### Exercise details
From the entries below, print exactly the span beginning with the line holding "red cross: (24, 388) -> (54, 213), turned -30" and ending with the line holding "red circle: (19, 133) -> (78, 220), moved", endpoints included, and skip any pictures.

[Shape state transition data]
────────────────
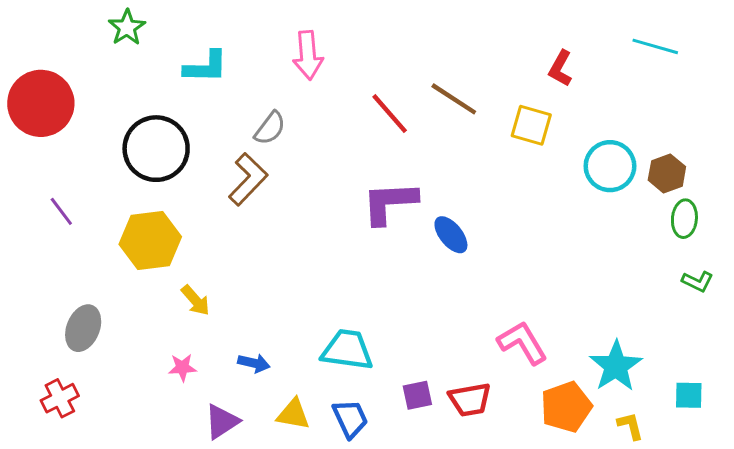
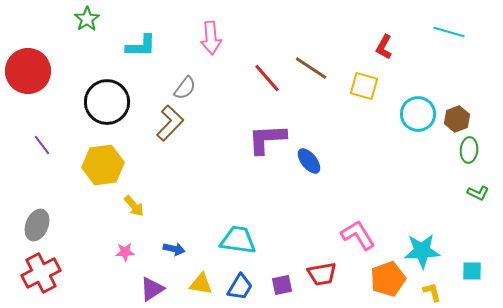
gray ellipse: (83, 328) -> (37, 225), moved
cyan star: (616, 366) -> (422, 251), turned 30
purple square: (417, 395) -> (282, 285), moved
red cross: (60, 398) -> (41, 273), size x1.5
blue trapezoid: (350, 419) -> (240, 287), turned 56

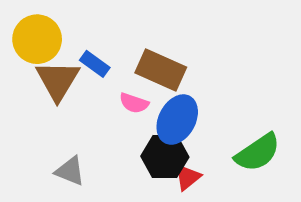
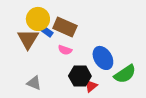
yellow circle: (37, 39) -> (38, 19), moved
brown rectangle: (161, 70) -> (65, 27), moved
blue ellipse: (177, 120) -> (103, 58), moved, turned -60

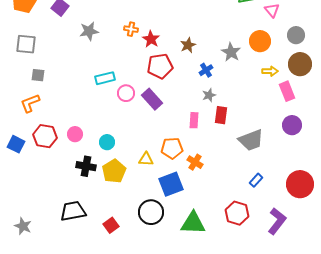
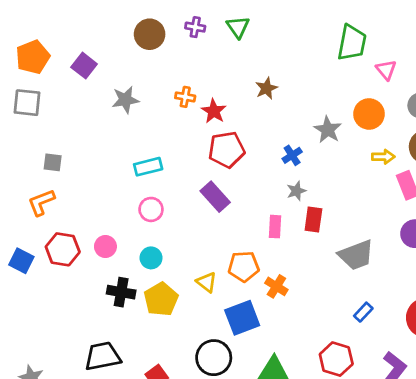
gray square: (26, 44) -> (27, 103), moved
brown star: (188, 45) -> (266, 88), moved
pink circle: (126, 93) -> (151, 209), moved
yellow triangle: (146, 159) -> (207, 282), turned 35

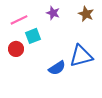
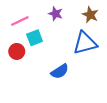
blue triangle: (81, 56) -> (85, 43), moved

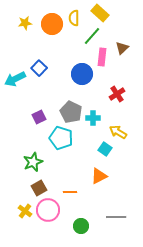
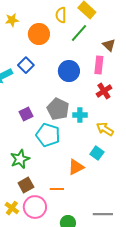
orange circle: (52, 24) -> (39, 34), moved
brown triangle: (122, 48) -> (109, 45), turned -32
pink rectangle: (102, 57) -> (99, 65), moved
cyan square: (105, 149) -> (97, 153), moved
orange triangle: (99, 176) -> (76, 167), moved

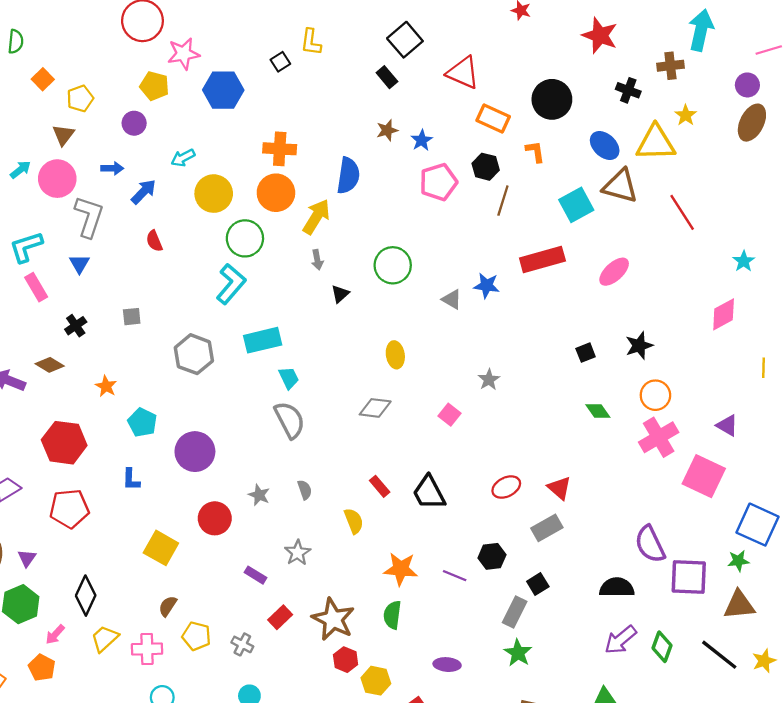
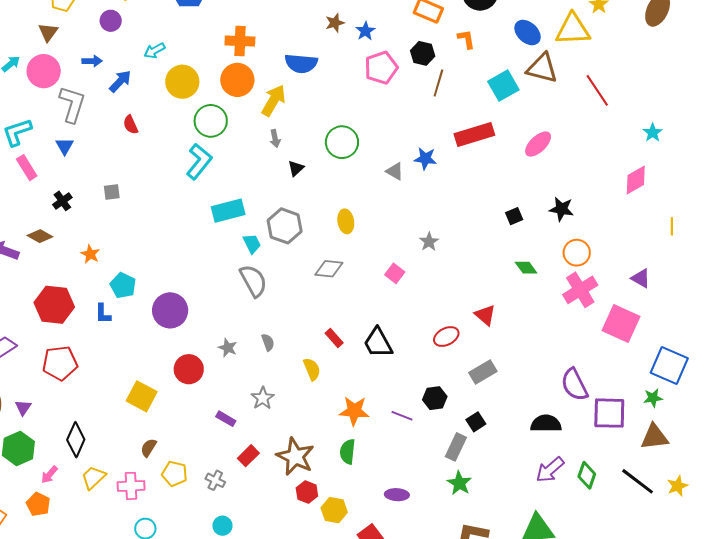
blue semicircle: (348, 176) -> (301, 63), turned 88
black star: (639, 346) -> (561, 209), turned 30
gray hexagon: (194, 354) -> (285, 226), moved
blue L-shape: (131, 479) -> (103, 314), moved
red triangle: (559, 488) -> (485, 315), moved

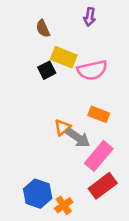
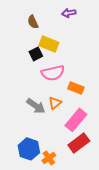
purple arrow: (90, 17) -> (69, 13), turned 72
pink semicircle: (92, 70) -> (53, 73), moved
orange triangle: (62, 127) -> (55, 103), moved
gray arrow: (78, 138) -> (36, 106), moved

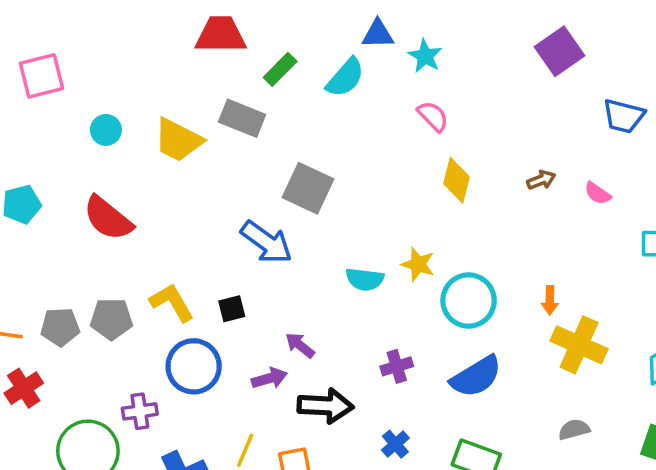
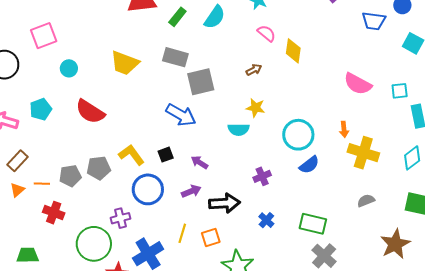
gray rectangle: (242, 118) -> (175, 57), moved
cyan circle: (106, 130) -> (69, 68), moved
yellow diamond: (457, 180) -> (293, 51), moved
brown arrow: (541, 180) -> (254, 70), moved
gray square: (308, 188) -> (201, 82), turned -32
pink semicircle: (598, 193) -> (358, 84), moved, size x1.8
yellow star: (418, 264) -> (256, 108), moved
purple arrow: (300, 345) -> (200, 162), moved
blue semicircle: (476, 377) -> (309, 165), moved, size x0.7
red cross: (24, 388) -> (54, 213), turned -30

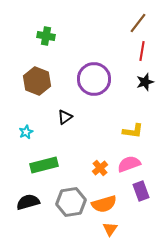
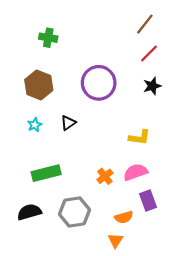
red line: (142, 51) -> (149, 53), turned 36
cyan star: (26, 132) -> (35, 125), moved
orange semicircle: (104, 204) -> (124, 217), moved, size x0.7

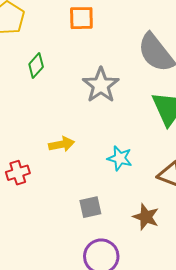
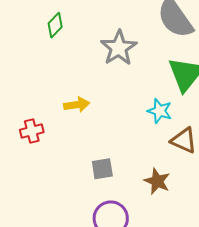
cyan star: (120, 158) -> (160, 111), moved

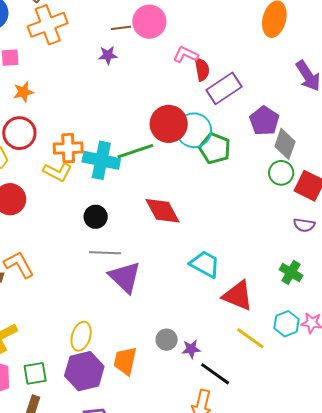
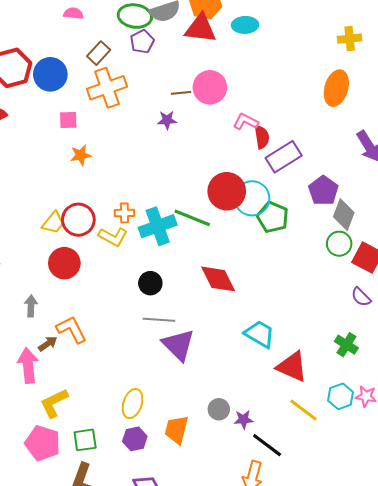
red circle: (19, 133) -> (78, 220), moved
orange cross: (68, 148) -> (124, 213), size x0.7
green line: (135, 151) -> (192, 218), turned 39
cyan cross: (101, 160) -> (158, 226), turned -33
purple semicircle: (304, 225) -> (361, 297), turned 35
purple hexagon: (84, 371) -> (135, 439), size x0.6

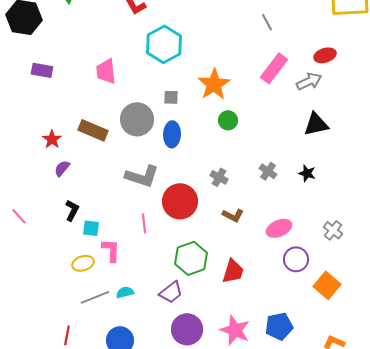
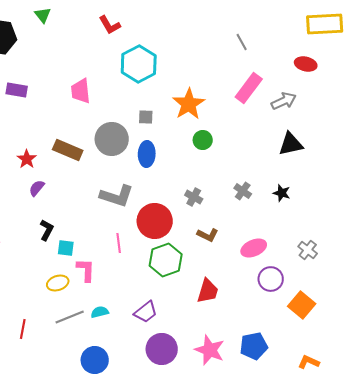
red ellipse: (325, 55) -> (306, 64), moved, turned 30
green hexagon: (191, 258) -> (166, 260), moved
red line: (67, 335) -> (23, 329), moved

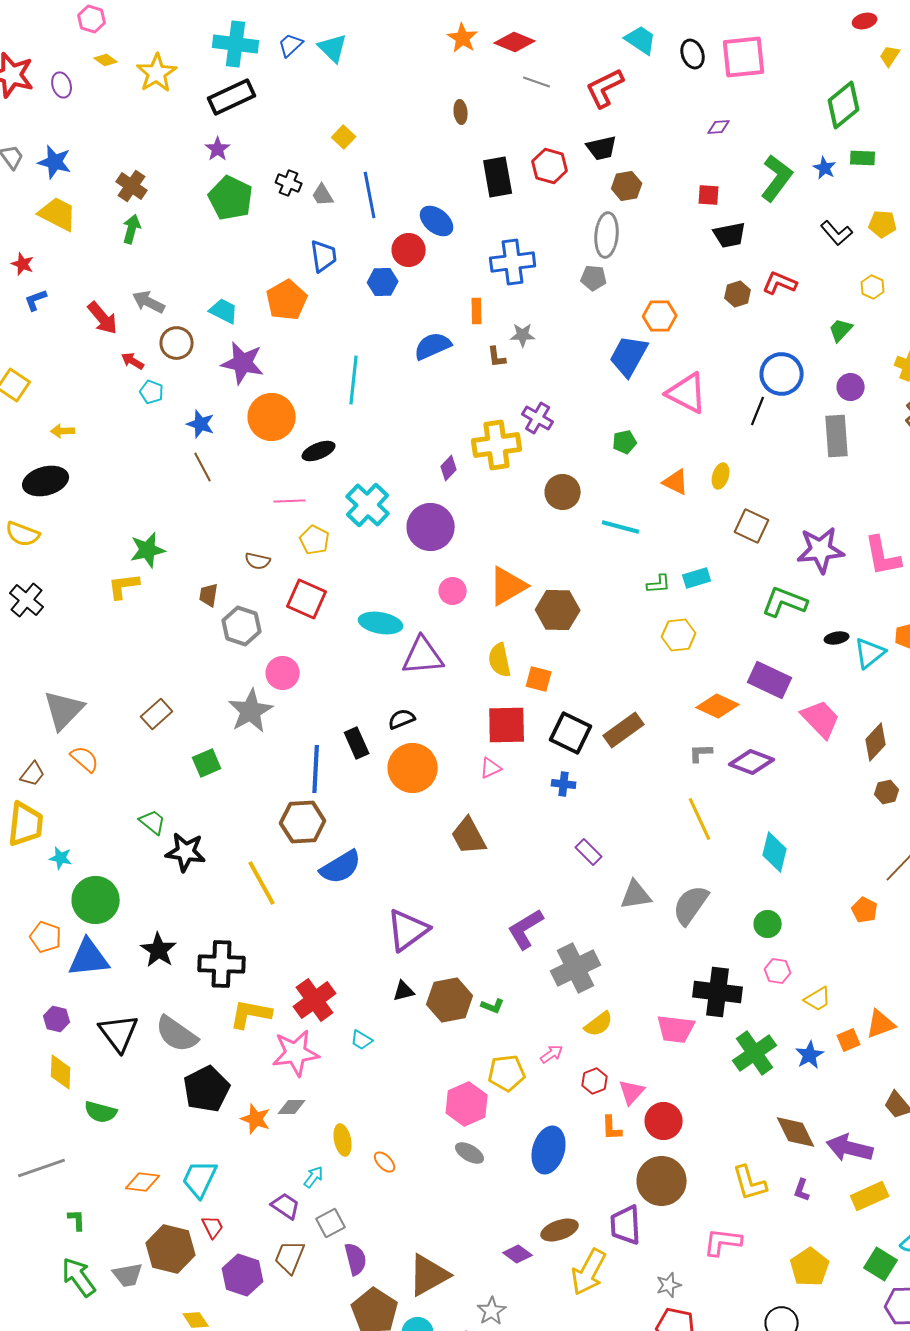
────────────────
### The answer
red cross: (24, 388) -> (54, 213), turned -30

red line: (142, 51) -> (149, 53), turned 36
cyan star: (26, 132) -> (35, 125), moved
orange semicircle: (104, 204) -> (124, 217), moved, size x0.7

cyan star: (120, 158) -> (160, 111), moved

red circle: (19, 133) -> (78, 220), moved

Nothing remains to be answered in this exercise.